THE TASK: Only the lines from the beginning of the material below through the line with "blue arrow: (189, 147) -> (289, 433), moved" should be retyped exactly, and pictures are to be skipped.

DATA PROVIDED:
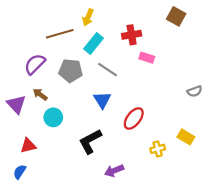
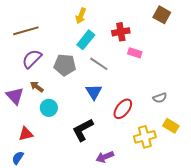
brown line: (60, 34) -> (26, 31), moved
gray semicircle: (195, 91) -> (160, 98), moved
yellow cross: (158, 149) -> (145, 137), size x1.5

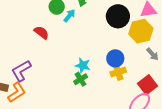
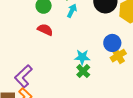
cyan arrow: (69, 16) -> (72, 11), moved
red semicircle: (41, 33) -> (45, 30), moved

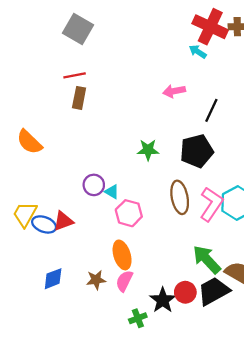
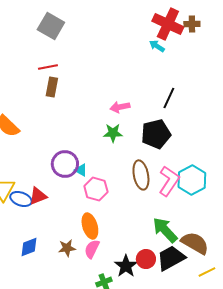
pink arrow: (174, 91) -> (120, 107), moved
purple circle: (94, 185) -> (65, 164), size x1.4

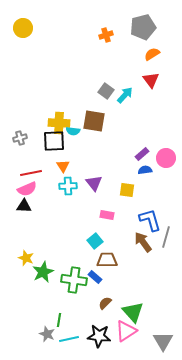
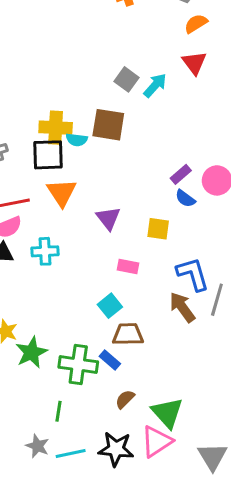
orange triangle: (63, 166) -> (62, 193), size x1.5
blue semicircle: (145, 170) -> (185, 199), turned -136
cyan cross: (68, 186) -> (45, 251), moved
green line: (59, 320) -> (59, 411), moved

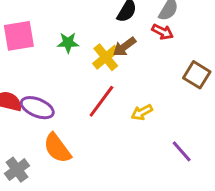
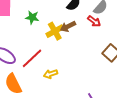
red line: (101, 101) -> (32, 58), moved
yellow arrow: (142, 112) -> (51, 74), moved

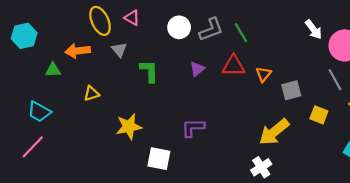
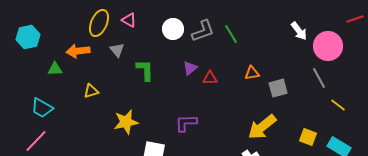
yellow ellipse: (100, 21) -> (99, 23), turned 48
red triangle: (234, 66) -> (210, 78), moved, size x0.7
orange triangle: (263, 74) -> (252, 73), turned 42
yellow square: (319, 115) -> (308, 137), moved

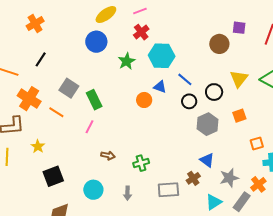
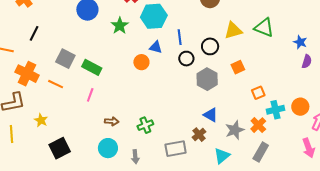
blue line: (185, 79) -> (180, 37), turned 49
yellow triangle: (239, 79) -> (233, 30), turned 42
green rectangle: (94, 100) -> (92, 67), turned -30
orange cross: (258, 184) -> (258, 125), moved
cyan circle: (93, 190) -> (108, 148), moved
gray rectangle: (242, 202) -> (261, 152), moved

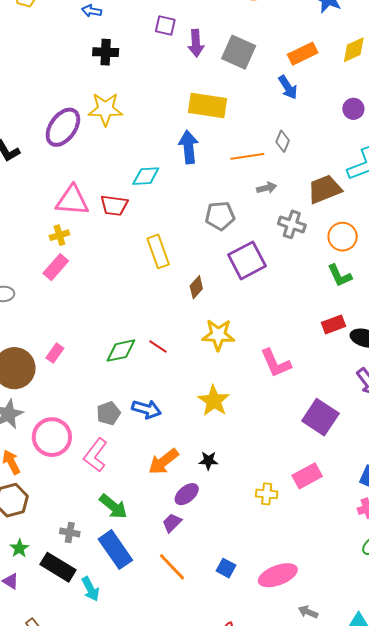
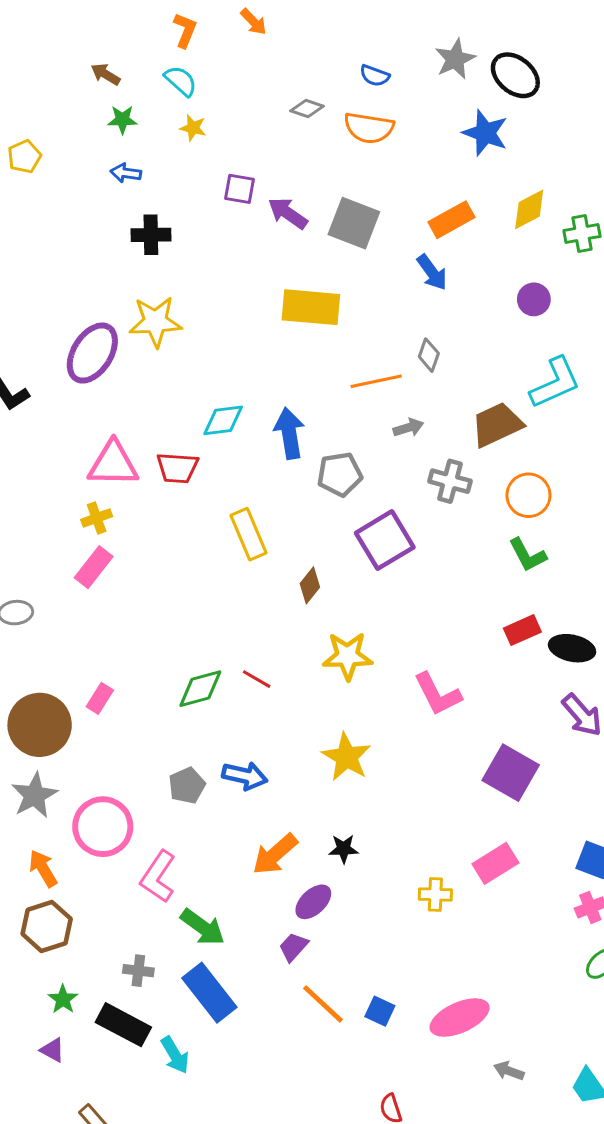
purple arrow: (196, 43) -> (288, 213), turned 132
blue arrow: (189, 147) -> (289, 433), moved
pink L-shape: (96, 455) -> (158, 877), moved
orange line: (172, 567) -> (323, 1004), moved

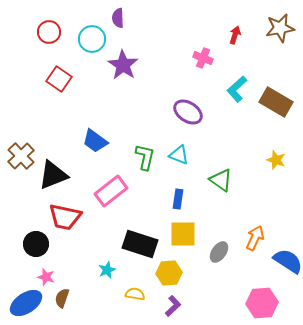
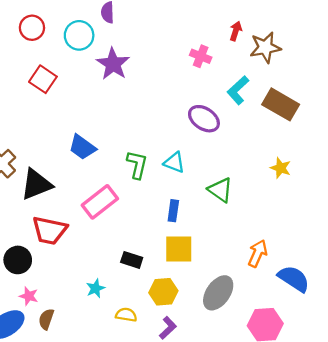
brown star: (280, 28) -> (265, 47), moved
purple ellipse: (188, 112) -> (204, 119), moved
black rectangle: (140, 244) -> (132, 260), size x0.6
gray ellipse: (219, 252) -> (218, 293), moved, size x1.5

TASK ANSWER:
brown line: (60, 34) -> (26, 31), moved
gray semicircle: (195, 91) -> (160, 98), moved
yellow cross: (158, 149) -> (145, 137), size x1.5

cyan arrow: (69, 16) -> (72, 11), moved
red semicircle: (41, 33) -> (45, 30), moved

pink arrow: (174, 91) -> (120, 107), moved
purple circle: (94, 185) -> (65, 164), size x1.4

orange triangle: (63, 166) -> (62, 193), size x1.5
blue semicircle: (145, 170) -> (185, 199), turned -136
cyan cross: (68, 186) -> (45, 251), moved
green line: (59, 320) -> (59, 411), moved

red line: (101, 101) -> (32, 58), moved
yellow arrow: (142, 112) -> (51, 74), moved

yellow ellipse: (100, 21) -> (99, 23), turned 48
red triangle: (234, 66) -> (210, 78), moved, size x0.7
orange triangle: (263, 74) -> (252, 73), turned 42
yellow square: (319, 115) -> (308, 137), moved

blue line: (185, 79) -> (180, 37), turned 49
yellow triangle: (239, 79) -> (233, 30), turned 42
green rectangle: (94, 100) -> (92, 67), turned -30
orange cross: (258, 184) -> (258, 125), moved
cyan circle: (93, 190) -> (108, 148), moved
gray rectangle: (242, 202) -> (261, 152), moved

purple arrow: (196, 43) -> (288, 213), turned 132
blue arrow: (189, 147) -> (289, 433), moved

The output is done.